> [Exercise description]:
Pictures aside, repeat all the entries below exactly as they appear.

> [Information provided]:
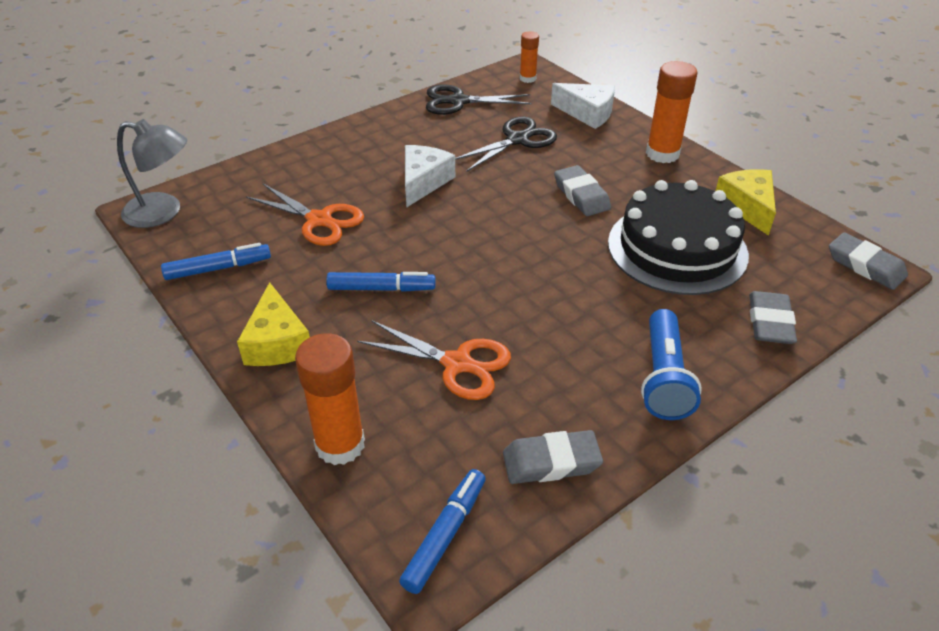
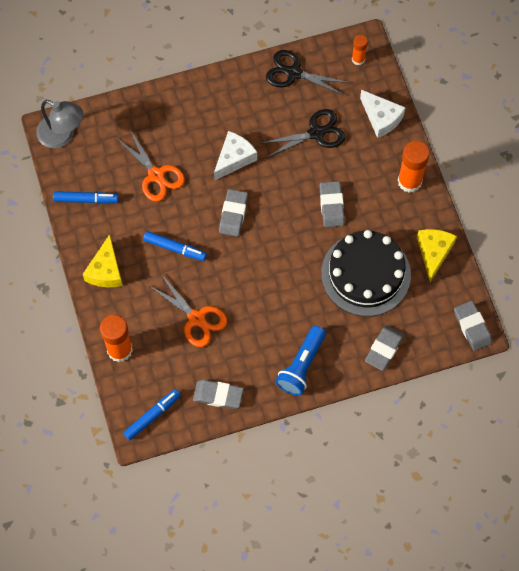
camera: 20 degrees right, 25 degrees up
(451, 233) = (233, 214): none -> grey eraser

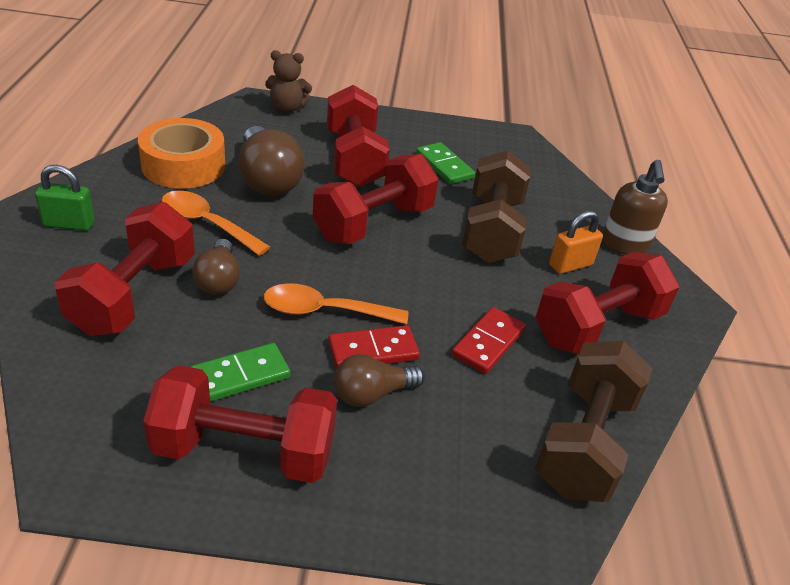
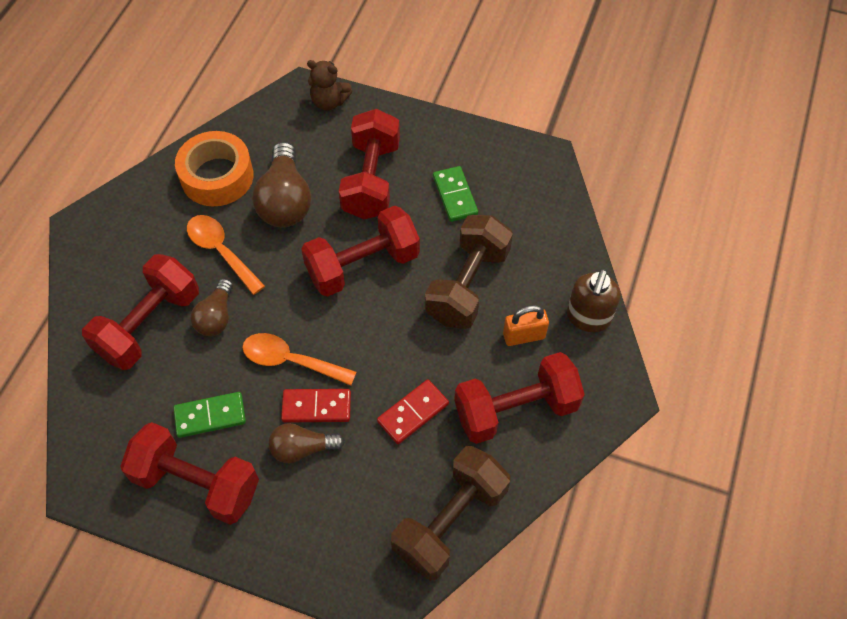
camera: 20 degrees right, 20 degrees up
(69, 224) = (113, 241): green padlock -> none

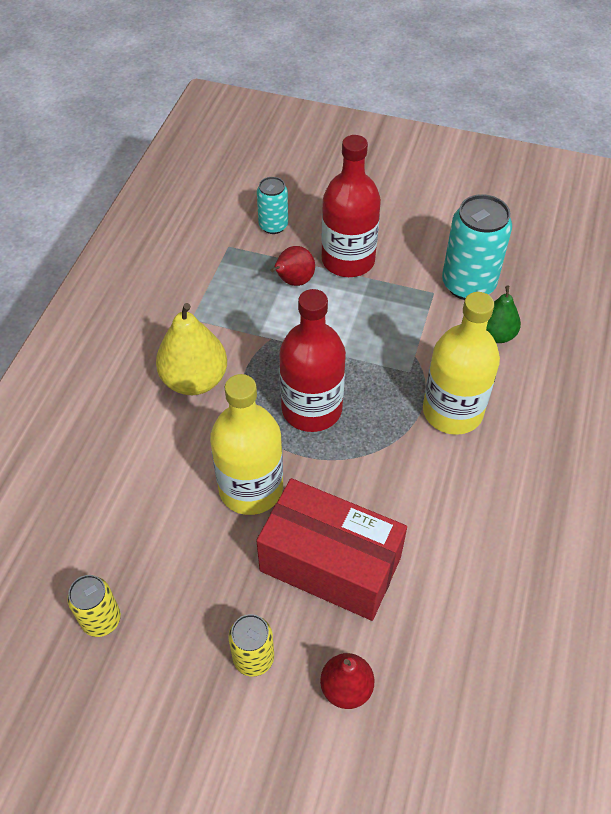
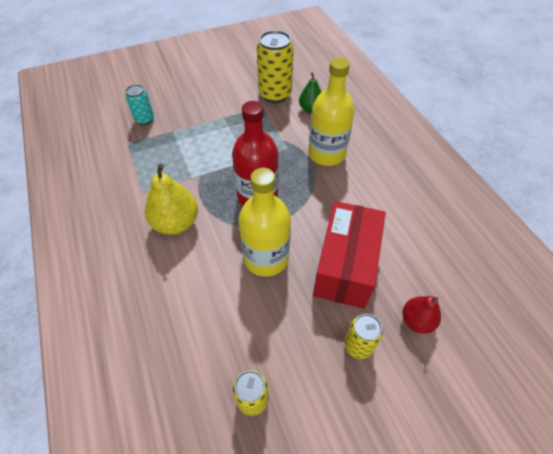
camera: 40 degrees left, 0 degrees up
(293, 281) = (184, 140): red pear -> none
(330, 564) = (345, 266): red box -> red box turned 60 degrees counterclockwise
(348, 260) = (204, 115): red bottle -> none
(468, 284) = (275, 94): turquoise can -> yellow can

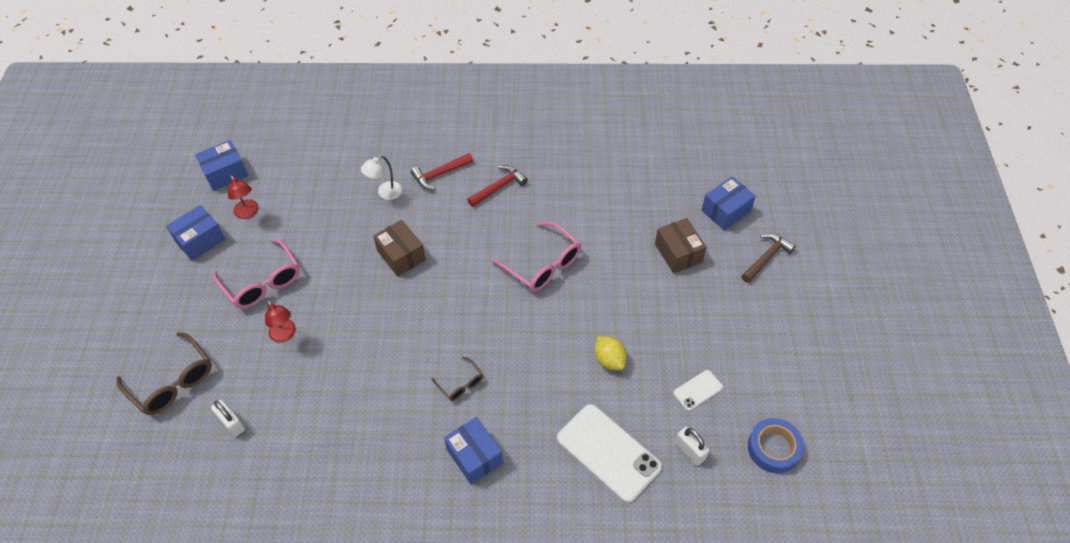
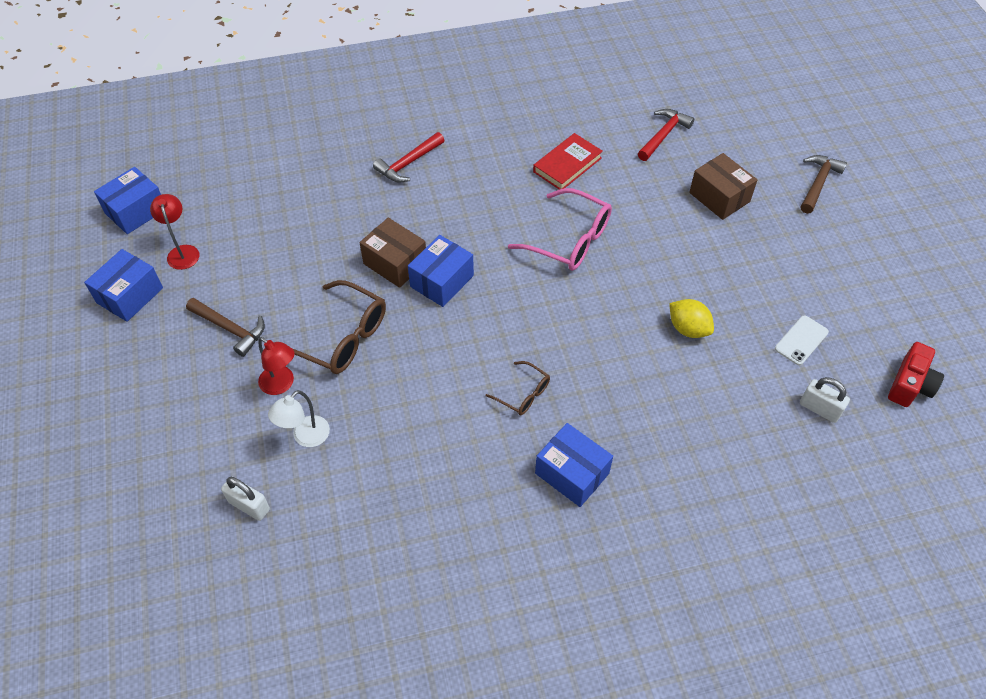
camera: 15 degrees left, 0 degrees up
(172, 382) = (152, 473): brown glasses -> brown glasses (342, 338)
(248, 213) = (182, 252): red lamp -> red lamp turned 150 degrees counterclockwise
(262, 282) = (230, 329): pink glasses -> brown hammer
(385, 193) = (349, 197): white lamp -> white lamp (305, 437)
(498, 187) = (484, 165): red hammer -> red hammer (663, 135)
(564, 200) = (567, 165): none -> red book
(608, 452) = (728, 432): white phone -> none
(726, 211) = (753, 143): blue box -> blue box (442, 281)
(773, 448) = (910, 384): blue tape -> red camera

> [Response box]:
camera: 20 degrees right, 25 degrees up
(451, 233) = (233, 214): none -> grey eraser

camera: 20 degrees right, 20 degrees up
(69, 224) = (113, 241): green padlock -> none

camera: 40 degrees left, 0 degrees up
(293, 281) = (184, 140): red pear -> none
(330, 564) = (345, 266): red box -> red box turned 60 degrees counterclockwise
(348, 260) = (204, 115): red bottle -> none
(468, 284) = (275, 94): turquoise can -> yellow can

camera: 15 degrees left, 0 degrees up
(172, 382) = (152, 473): brown glasses -> brown glasses (342, 338)
(248, 213) = (182, 252): red lamp -> red lamp turned 150 degrees counterclockwise
(262, 282) = (230, 329): pink glasses -> brown hammer
(385, 193) = (349, 197): white lamp -> white lamp (305, 437)
(498, 187) = (484, 165): red hammer -> red hammer (663, 135)
(564, 200) = (567, 165): none -> red book
(608, 452) = (728, 432): white phone -> none
(726, 211) = (753, 143): blue box -> blue box (442, 281)
(773, 448) = (910, 384): blue tape -> red camera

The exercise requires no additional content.